# TASK STATEMENT:
All of the listing below must be repeated word for word. Pictures are the only thing to omit.

# STORED DATA:
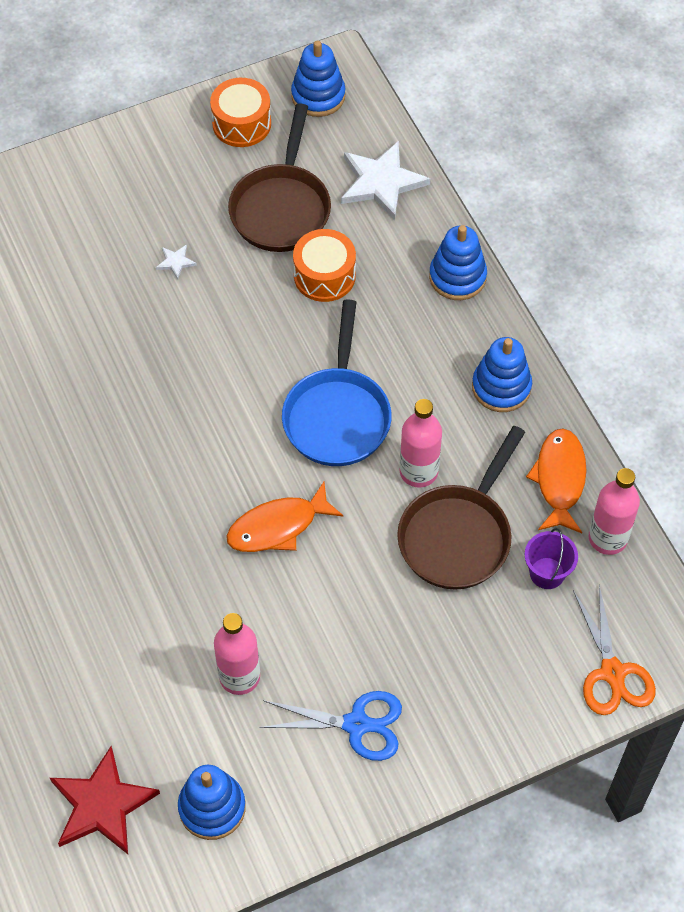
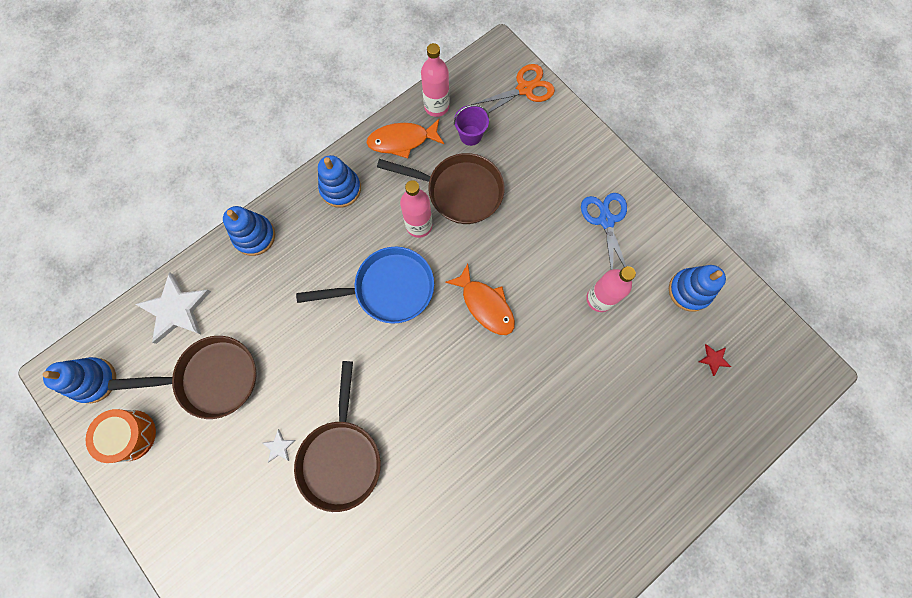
camera: 105 degrees left, 15 degrees up
(102, 804) = (713, 359): red star -> red star, size x0.43
(140, 322) = (341, 457): none -> brown pan
(324, 276) = (271, 329): orange drum -> none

# YOUR RESPONSE:
camera: 105 degrees left, 15 degrees up
(102, 804) = (713, 359): red star -> red star, size x0.43
(140, 322) = (341, 457): none -> brown pan
(324, 276) = (271, 329): orange drum -> none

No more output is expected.